■ **Revision tracking records**:
┄┄┄┄┄┄┄┄┄┄
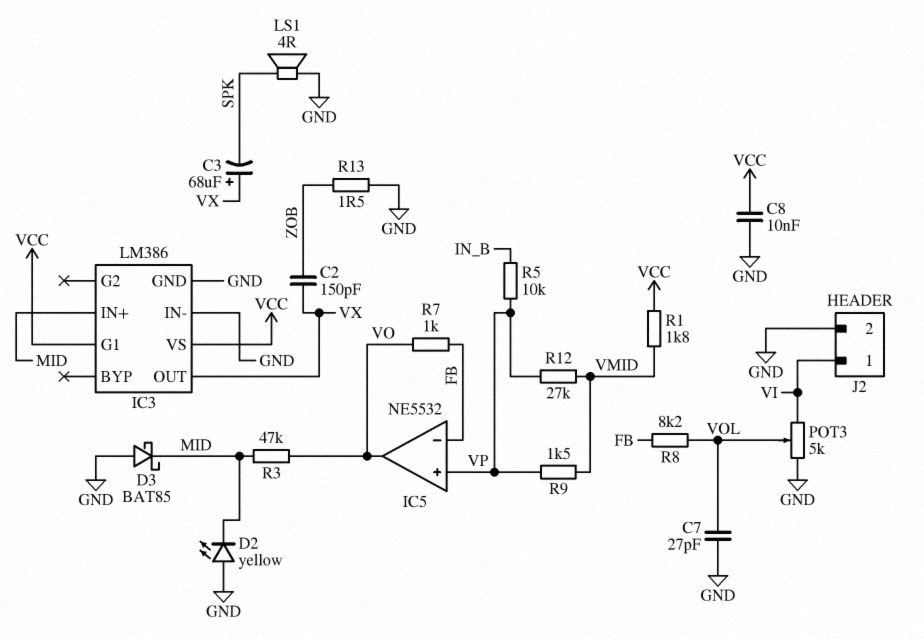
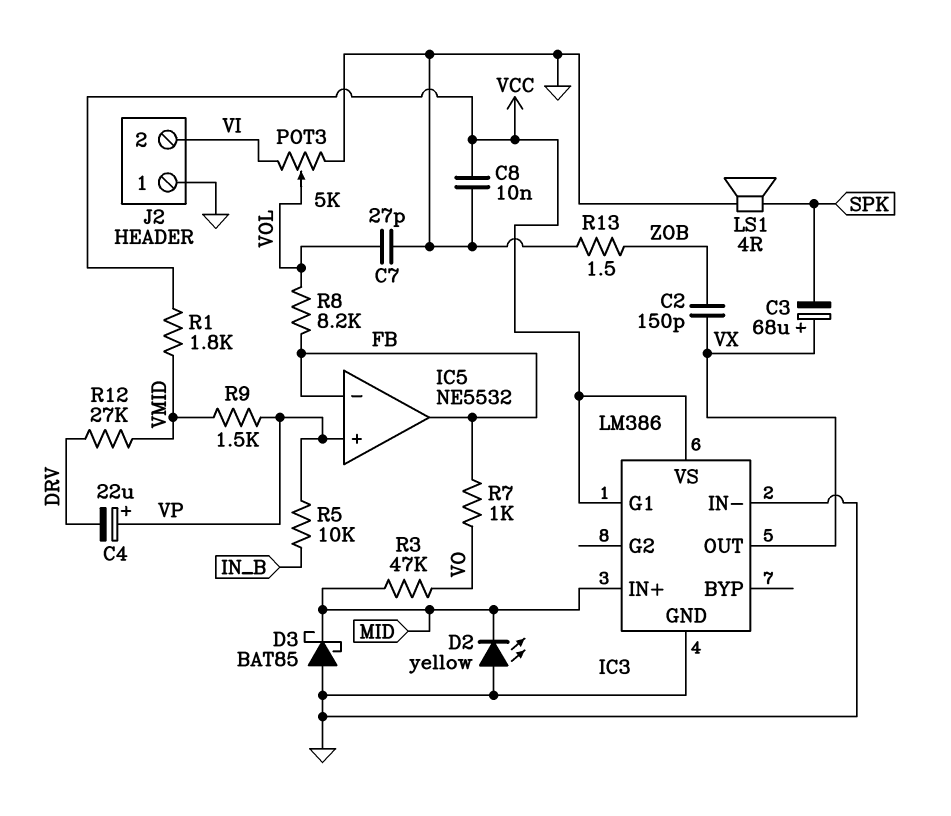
C4: none -> 22uF (plus VP, minus DRV)
IC5 pin out: VO -> FB
J2 pin 1: VI -> GND
J2 pin 2: GND -> VI
R12: 27k (VMID, VP) -> 27k (DRV, VMID)

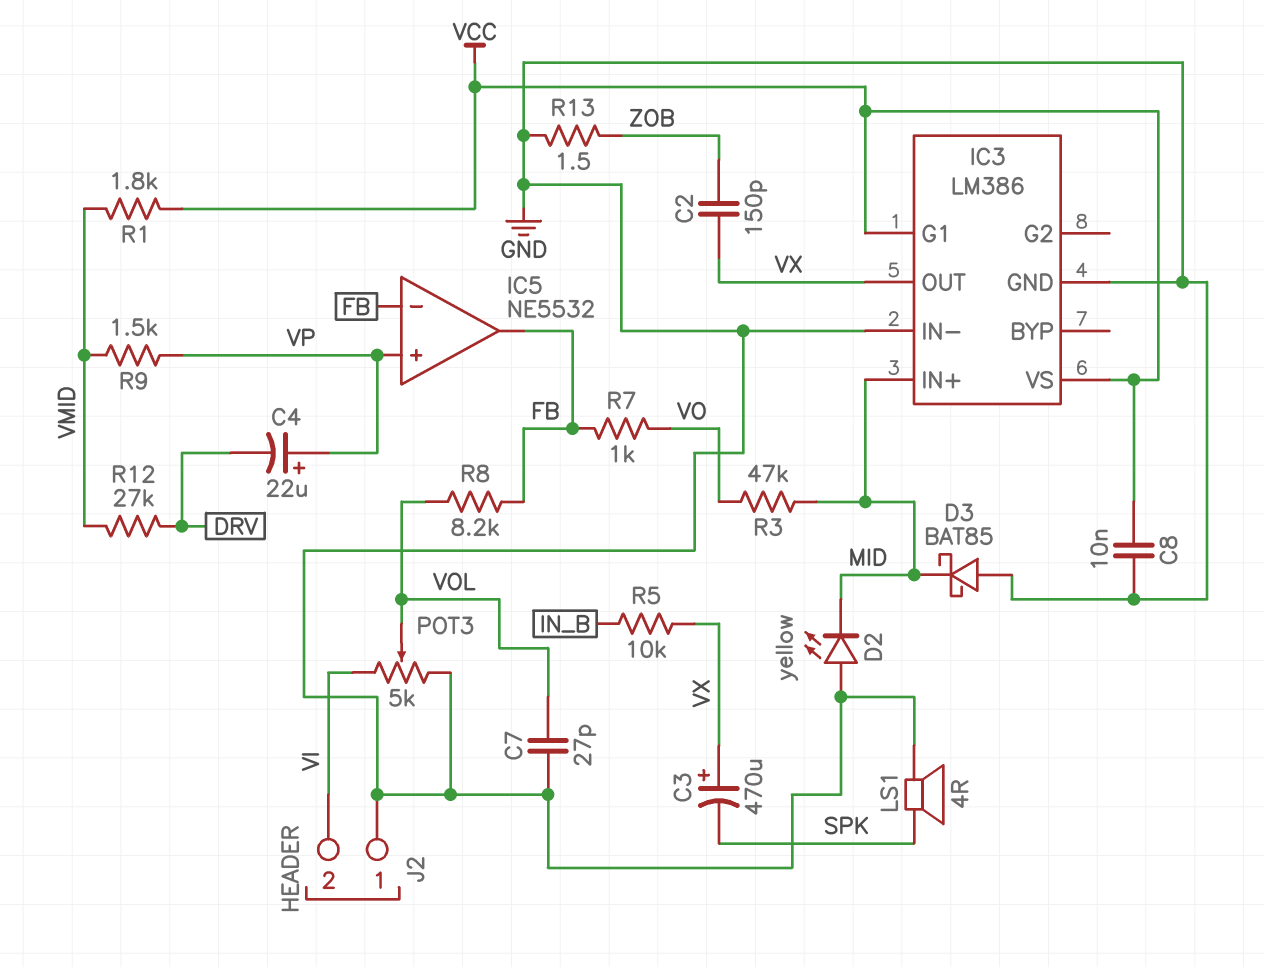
C3: 68uF (plus VX, minus SPK) -> 470uF (plus VX, minus SPK)
R5: 10k (IN_B, VP) -> 10k (IN_B, VX)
┄┄┄┄┄┄┄┄┄┄
■ **AIM OF THE TASK**:
Please retype every record above exactly, leaving out the pictures.

■ **EXPECTED OUTPUT**:
C4: none -> 22uF (plus VP, minus DRV)
IC5 pin out: VO -> FB
J2 pin 1: VI -> GND
J2 pin 2: GND -> VI
R12: 27k (VMID, VP) -> 27k (DRV, VMID)

C3: 68uF (plus VX, minus SPK) -> 470uF (plus VX, minus SPK)
R5: 10k (IN_B, VP) -> 10k (IN_B, VX)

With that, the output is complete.